### Assignment
Please transcribe exactly the line that holds "rotated: flashlight (orange)" and all lines that follow it to the end of the records below, omitting any pictures.

Data section START

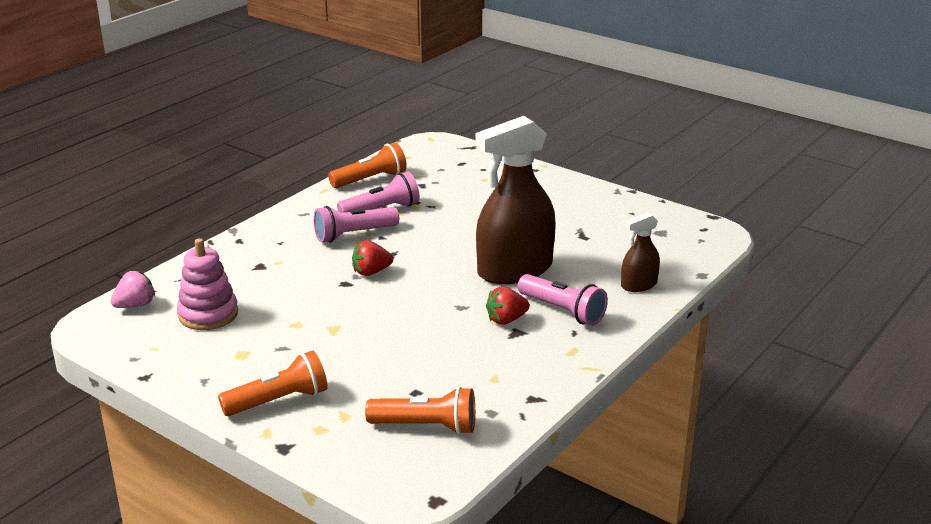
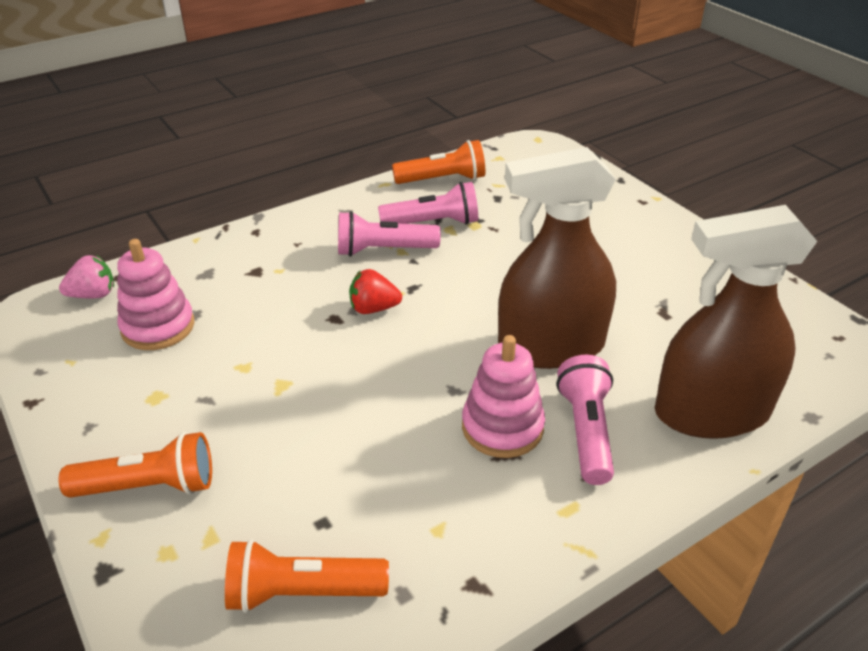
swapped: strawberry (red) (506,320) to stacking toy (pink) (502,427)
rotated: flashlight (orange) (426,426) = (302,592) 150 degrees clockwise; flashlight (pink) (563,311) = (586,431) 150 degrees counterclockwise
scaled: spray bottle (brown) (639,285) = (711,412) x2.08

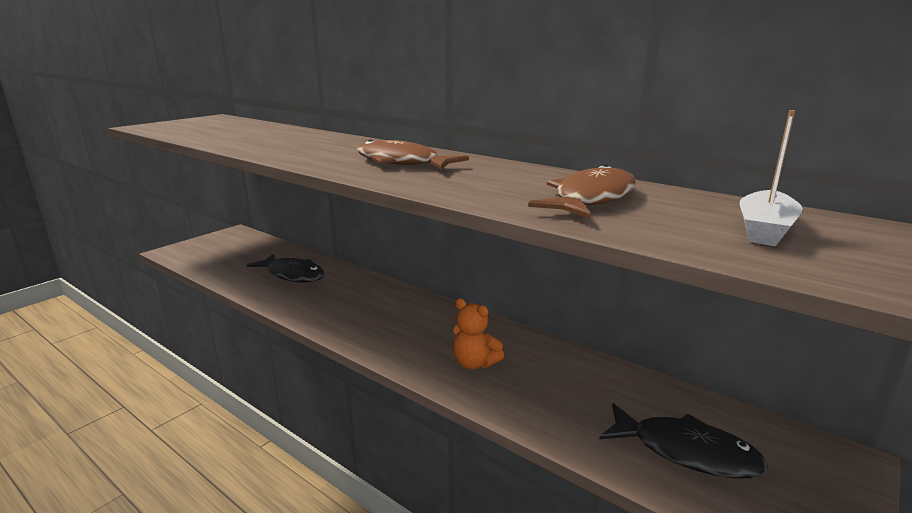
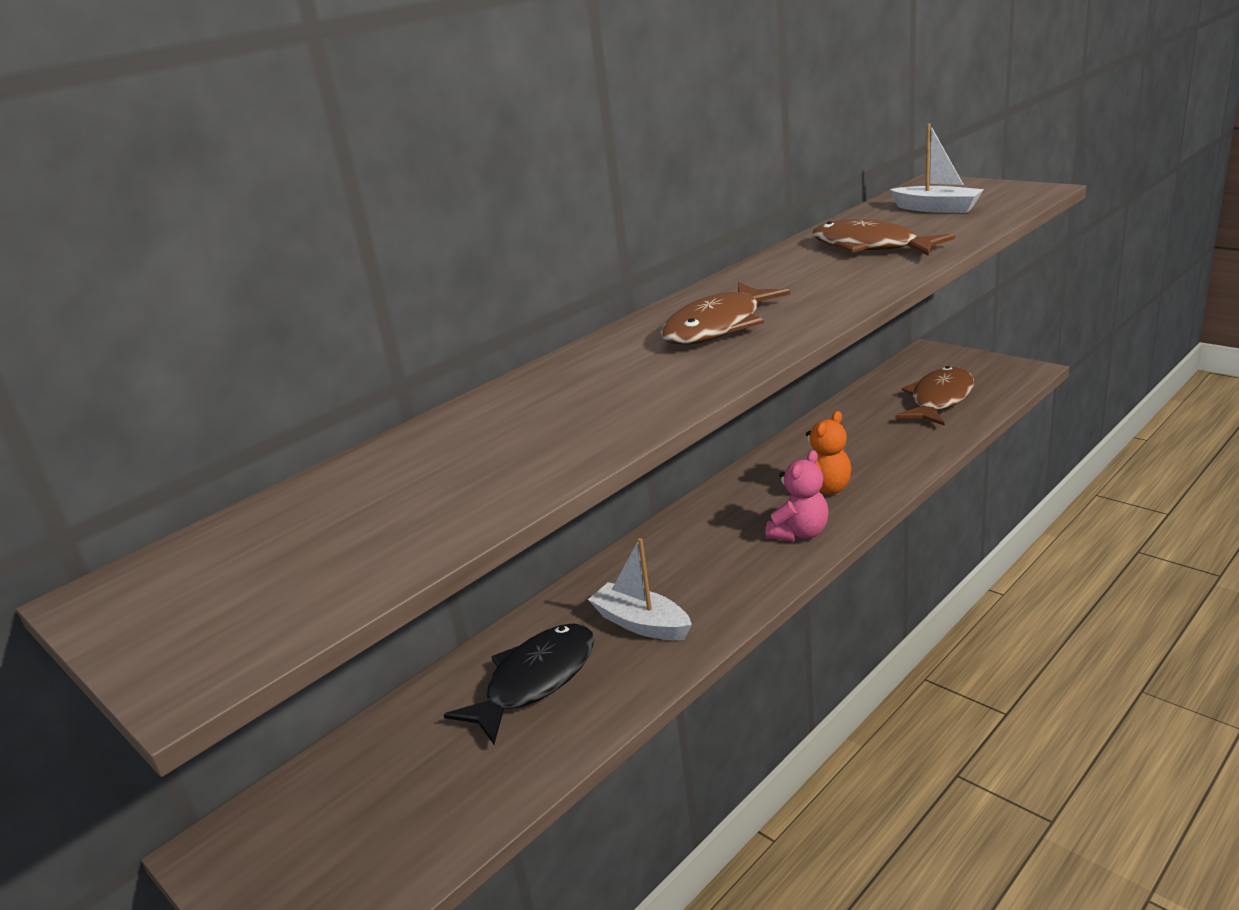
new: boat (white) (641,623); teddy bear (pink) (799,533)
repainted: fish (black) (686,451) to fish (brown) (939,400)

Data section END

### Problem solution
rotated: flashlight (orange) (426,426) = (302,592) 150 degrees clockwise; flashlight (pink) (563,311) = (586,431) 150 degrees counterclockwise
scaled: spray bottle (brown) (639,285) = (711,412) x2.08

new: boat (white) (641,623); teddy bear (pink) (799,533)
repainted: fish (black) (686,451) to fish (brown) (939,400)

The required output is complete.